■ Task objective ■
Leave the images out, and copy each of the records below exactly.

[Before-and-after object lists]
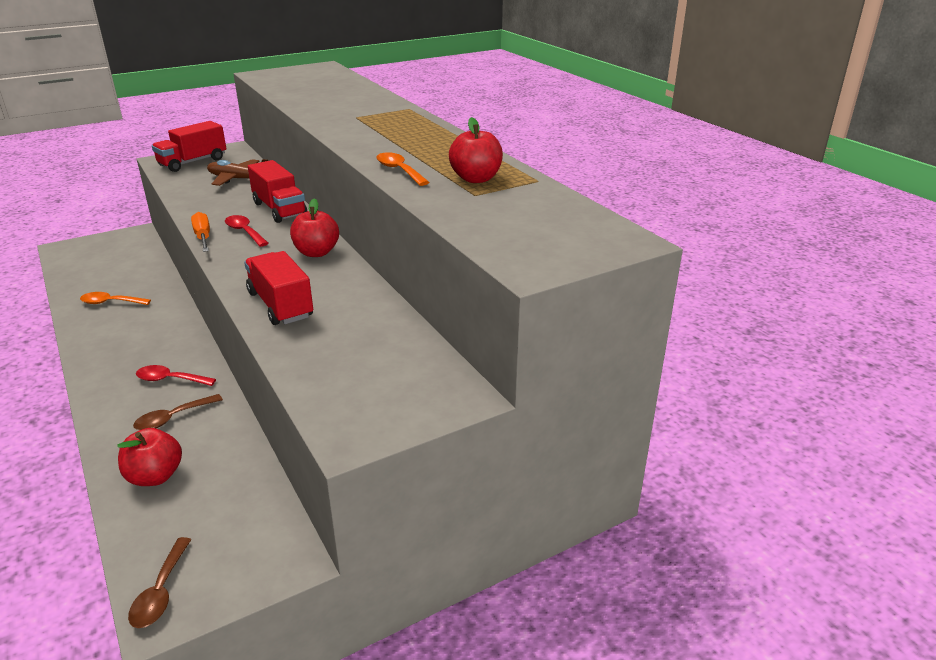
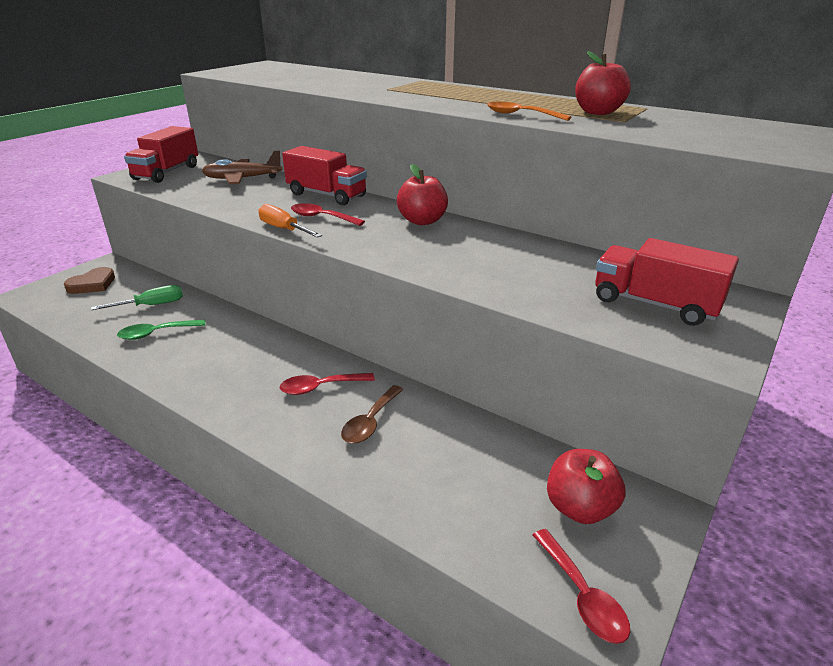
camera: 25 degrees left, 0 degrees up
(111, 249) = (92, 284): none -> brown heart
(111, 302) = (157, 333): orange spoon -> green spoon
(131, 277) = (152, 305): none -> green screwdriver
(155, 476) = (425, 483): red apple -> red apple (580, 508)
(161, 592) = (582, 595): brown spoon -> red spoon
(280, 305) = (462, 267): red truck -> red truck (654, 304)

■ Response below ■
camera: 25 degrees left, 0 degrees up
(111, 249) = (92, 284): none -> brown heart
(111, 302) = (157, 333): orange spoon -> green spoon
(131, 277) = (152, 305): none -> green screwdriver
(155, 476) = (425, 483): red apple -> red apple (580, 508)
(161, 592) = (582, 595): brown spoon -> red spoon
(280, 305) = (462, 267): red truck -> red truck (654, 304)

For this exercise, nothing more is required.